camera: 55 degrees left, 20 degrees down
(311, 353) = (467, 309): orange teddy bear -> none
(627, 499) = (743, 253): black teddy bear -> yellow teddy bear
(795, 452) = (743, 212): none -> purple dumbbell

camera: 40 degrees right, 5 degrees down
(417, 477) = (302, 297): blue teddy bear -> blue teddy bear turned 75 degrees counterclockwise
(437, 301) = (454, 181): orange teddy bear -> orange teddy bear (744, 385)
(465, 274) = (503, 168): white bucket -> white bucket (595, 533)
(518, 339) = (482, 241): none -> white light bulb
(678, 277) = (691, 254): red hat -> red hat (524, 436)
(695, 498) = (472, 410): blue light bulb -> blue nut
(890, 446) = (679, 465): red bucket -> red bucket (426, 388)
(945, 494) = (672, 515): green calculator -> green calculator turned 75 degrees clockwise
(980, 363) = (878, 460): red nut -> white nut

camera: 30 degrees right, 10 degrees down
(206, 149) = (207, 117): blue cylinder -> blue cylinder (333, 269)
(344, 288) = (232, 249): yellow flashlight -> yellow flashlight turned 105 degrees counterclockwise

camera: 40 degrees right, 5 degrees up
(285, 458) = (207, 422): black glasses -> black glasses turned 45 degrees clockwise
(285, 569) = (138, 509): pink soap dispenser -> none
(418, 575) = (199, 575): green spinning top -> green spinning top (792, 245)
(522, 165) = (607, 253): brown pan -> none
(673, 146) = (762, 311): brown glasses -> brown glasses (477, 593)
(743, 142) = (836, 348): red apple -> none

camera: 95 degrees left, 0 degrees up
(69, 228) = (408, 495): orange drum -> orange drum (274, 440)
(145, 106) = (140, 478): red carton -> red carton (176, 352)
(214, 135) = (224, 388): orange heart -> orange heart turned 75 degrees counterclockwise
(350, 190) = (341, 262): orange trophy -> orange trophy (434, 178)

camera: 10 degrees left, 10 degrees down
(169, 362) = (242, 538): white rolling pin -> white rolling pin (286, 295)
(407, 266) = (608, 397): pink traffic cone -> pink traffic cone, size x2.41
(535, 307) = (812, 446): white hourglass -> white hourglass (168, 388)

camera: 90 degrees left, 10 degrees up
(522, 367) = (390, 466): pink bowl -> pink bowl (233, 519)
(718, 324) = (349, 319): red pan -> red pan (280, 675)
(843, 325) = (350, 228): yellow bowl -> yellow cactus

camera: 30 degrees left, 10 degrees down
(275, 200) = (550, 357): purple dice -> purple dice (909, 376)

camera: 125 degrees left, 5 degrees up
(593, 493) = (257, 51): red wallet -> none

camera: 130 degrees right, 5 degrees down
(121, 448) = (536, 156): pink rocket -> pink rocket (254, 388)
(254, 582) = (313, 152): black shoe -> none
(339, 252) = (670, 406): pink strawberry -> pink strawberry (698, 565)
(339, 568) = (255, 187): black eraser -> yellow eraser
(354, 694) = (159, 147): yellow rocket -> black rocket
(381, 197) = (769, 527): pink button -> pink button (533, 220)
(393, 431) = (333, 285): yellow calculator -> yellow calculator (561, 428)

Exercise aim:
With no line skipped, repeat the records exactly.

Final answer:
camera: 55 degrees left, 20 degrees down
(311, 353) = (467, 309): orange teddy bear -> none
(627, 499) = (743, 253): black teddy bear -> yellow teddy bear
(795, 452) = (743, 212): none -> purple dumbbell

camera: 40 degrees right, 5 degrees down
(417, 477) = (302, 297): blue teddy bear -> blue teddy bear turned 75 degrees counterclockwise
(437, 301) = (454, 181): orange teddy bear -> orange teddy bear (744, 385)
(465, 274) = (503, 168): white bucket -> white bucket (595, 533)
(518, 339) = (482, 241): none -> white light bulb
(678, 277) = (691, 254): red hat -> red hat (524, 436)
(695, 498) = (472, 410): blue light bulb -> blue nut
(890, 446) = (679, 465): red bucket -> red bucket (426, 388)
(945, 494) = (672, 515): green calculator -> green calculator turned 75 degrees clockwise
(980, 363) = (878, 460): red nut -> white nut

camera: 30 degrees right, 10 degrees down
(206, 149) = (207, 117): blue cylinder -> blue cylinder (333, 269)
(344, 288) = (232, 249): yellow flashlight -> yellow flashlight turned 105 degrees counterclockwise

camera: 40 degrees right, 5 degrees up
(285, 458) = (207, 422): black glasses -> black glasses turned 45 degrees clockwise
(285, 569) = (138, 509): pink soap dispenser -> none
(418, 575) = (199, 575): green spinning top -> green spinning top (792, 245)
(522, 165) = (607, 253): brown pan -> none
(673, 146) = (762, 311): brown glasses -> brown glasses (477, 593)
(743, 142) = (836, 348): red apple -> none

camera: 95 degrees left, 0 degrees up
(69, 228) = (408, 495): orange drum -> orange drum (274, 440)
(145, 106) = (140, 478): red carton -> red carton (176, 352)
(214, 135) = (224, 388): orange heart -> orange heart turned 75 degrees counterclockwise
(350, 190) = (341, 262): orange trophy -> orange trophy (434, 178)

camera: 10 degrees left, 10 degrees down
(169, 362) = (242, 538): white rolling pin -> white rolling pin (286, 295)
(407, 266) = (608, 397): pink traffic cone -> pink traffic cone, size x2.41
(535, 307) = (812, 446): white hourglass -> white hourglass (168, 388)

camera: 90 degrees left, 10 degrees up
(522, 367) = (390, 466): pink bowl -> pink bowl (233, 519)
(718, 324) = (349, 319): red pan -> red pan (280, 675)
(843, 325) = (350, 228): yellow bowl -> yellow cactus

camera: 30 degrees left, 10 degrees down
(275, 200) = (550, 357): purple dice -> purple dice (909, 376)

camera: 125 degrees left, 5 degrees up
(593, 493) = (257, 51): red wallet -> none

camera: 130 degrees right, 5 degrees down
(121, 448) = (536, 156): pink rocket -> pink rocket (254, 388)
(254, 582) = (313, 152): black shoe -> none
(339, 252) = (670, 406): pink strawberry -> pink strawberry (698, 565)
(339, 568) = (255, 187): black eraser -> yellow eraser
(354, 694) = (159, 147): yellow rocket -> black rocket
(381, 197) = (769, 527): pink button -> pink button (533, 220)
(393, 431) = (333, 285): yellow calculator -> yellow calculator (561, 428)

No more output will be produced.